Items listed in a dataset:
---
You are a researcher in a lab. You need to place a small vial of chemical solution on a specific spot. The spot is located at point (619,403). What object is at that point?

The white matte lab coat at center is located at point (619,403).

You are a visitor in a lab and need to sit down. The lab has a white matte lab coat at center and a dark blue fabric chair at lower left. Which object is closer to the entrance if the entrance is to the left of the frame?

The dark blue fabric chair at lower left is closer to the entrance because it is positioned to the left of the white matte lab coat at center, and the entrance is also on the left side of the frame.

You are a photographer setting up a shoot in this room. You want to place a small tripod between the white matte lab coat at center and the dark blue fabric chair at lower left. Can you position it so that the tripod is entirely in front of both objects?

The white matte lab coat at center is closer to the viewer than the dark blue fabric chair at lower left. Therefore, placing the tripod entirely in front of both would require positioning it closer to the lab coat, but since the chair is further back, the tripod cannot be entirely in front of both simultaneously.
---
Task to carry out:
Copy all of the material above word for word, keeping each line as it appears.

Full output:
You are a researcher in a lab. You need to place a small vial of chemical solution on a specific spot. The spot is located at point (619,403). What object is at that point?

The white matte lab coat at center is located at point (619,403).

You are a visitor in a lab and need to sit down. The lab has a white matte lab coat at center and a dark blue fabric chair at lower left. Which object is closer to the entrance if the entrance is to the left of the frame?

The dark blue fabric chair at lower left is closer to the entrance because it is positioned to the left of the white matte lab coat at center, and the entrance is also on the left side of the frame.

You are a photographer setting up a shoot in this room. You want to place a small tripod between the white matte lab coat at center and the dark blue fabric chair at lower left. Can you position it so that the tripod is entirely in front of both objects?

The white matte lab coat at center is closer to the viewer than the dark blue fabric chair at lower left. Therefore, placing the tripod entirely in front of both would require positioning it closer to the lab coat, but since the chair is further back, the tripod cannot be entirely in front of both simultaneously.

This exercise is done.